_Task_
Nothing other than the lines from the one containing "HALL3 pin VCC: none -> 5V" through the close of the entries below should be printed, each exactly.

_Record extracts_
BEGIN
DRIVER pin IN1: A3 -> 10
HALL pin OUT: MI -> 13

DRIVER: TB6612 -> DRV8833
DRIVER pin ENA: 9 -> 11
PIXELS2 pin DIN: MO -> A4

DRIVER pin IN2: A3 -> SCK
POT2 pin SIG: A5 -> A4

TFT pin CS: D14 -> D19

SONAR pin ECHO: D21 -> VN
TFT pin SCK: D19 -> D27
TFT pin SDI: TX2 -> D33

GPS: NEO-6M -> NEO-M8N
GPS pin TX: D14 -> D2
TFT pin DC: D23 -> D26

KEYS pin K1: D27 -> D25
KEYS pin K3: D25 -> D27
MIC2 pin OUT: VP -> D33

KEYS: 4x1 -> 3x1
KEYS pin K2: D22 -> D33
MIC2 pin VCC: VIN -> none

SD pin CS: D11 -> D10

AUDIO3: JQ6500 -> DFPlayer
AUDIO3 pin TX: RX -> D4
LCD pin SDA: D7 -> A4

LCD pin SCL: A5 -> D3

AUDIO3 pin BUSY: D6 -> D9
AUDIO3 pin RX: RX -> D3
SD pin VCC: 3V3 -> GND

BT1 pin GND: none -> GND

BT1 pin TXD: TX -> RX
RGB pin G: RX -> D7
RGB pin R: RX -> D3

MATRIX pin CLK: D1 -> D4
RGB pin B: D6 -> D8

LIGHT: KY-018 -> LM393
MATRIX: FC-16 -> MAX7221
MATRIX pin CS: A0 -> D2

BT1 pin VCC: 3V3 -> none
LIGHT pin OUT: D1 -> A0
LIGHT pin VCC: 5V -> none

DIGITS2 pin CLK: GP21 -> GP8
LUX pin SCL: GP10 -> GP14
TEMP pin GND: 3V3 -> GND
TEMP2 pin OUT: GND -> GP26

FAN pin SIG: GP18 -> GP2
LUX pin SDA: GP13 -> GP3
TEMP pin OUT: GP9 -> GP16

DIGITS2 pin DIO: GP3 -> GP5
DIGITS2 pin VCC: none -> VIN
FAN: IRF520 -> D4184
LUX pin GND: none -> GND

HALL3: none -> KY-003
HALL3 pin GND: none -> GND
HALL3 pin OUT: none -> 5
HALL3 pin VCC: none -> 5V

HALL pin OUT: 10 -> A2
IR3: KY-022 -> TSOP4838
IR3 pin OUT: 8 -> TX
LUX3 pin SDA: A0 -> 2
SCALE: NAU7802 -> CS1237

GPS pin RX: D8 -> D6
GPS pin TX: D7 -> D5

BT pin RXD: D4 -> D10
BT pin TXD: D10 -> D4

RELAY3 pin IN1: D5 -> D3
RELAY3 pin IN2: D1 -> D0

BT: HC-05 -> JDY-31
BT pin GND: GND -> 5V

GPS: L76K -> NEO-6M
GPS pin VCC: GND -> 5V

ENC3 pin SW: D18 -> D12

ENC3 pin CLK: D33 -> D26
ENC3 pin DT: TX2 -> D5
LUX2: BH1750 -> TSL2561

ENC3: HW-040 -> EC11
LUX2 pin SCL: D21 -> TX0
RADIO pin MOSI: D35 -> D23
END
_Solved exercise_
HALL3 pin VCC: none -> 5V

HALL pin OUT: 10 -> A2
IR3: KY-022 -> TSOP4838
IR3 pin OUT: 8 -> TX
LUX3 pin SDA: A0 -> 2
SCALE: NAU7802 -> CS1237

GPS pin RX: D8 -> D6
GPS pin TX: D7 -> D5

BT pin RXD: D4 -> D10
BT pin TXD: D10 -> D4

RELAY3 pin IN1: D5 -> D3
RELAY3 pin IN2: D1 -> D0

BT: HC-05 -> JDY-31
BT pin GND: GND -> 5V

GPS: L76K -> NEO-6M
GPS pin VCC: GND -> 5V

ENC3 pin SW: D18 -> D12

ENC3 pin CLK: D33 -> D26
ENC3 pin DT: TX2 -> D5
LUX2: BH1750 -> TSL2561

ENC3: HW-040 -> EC11
LUX2 pin SCL: D21 -> TX0
RADIO pin MOSI: D35 -> D23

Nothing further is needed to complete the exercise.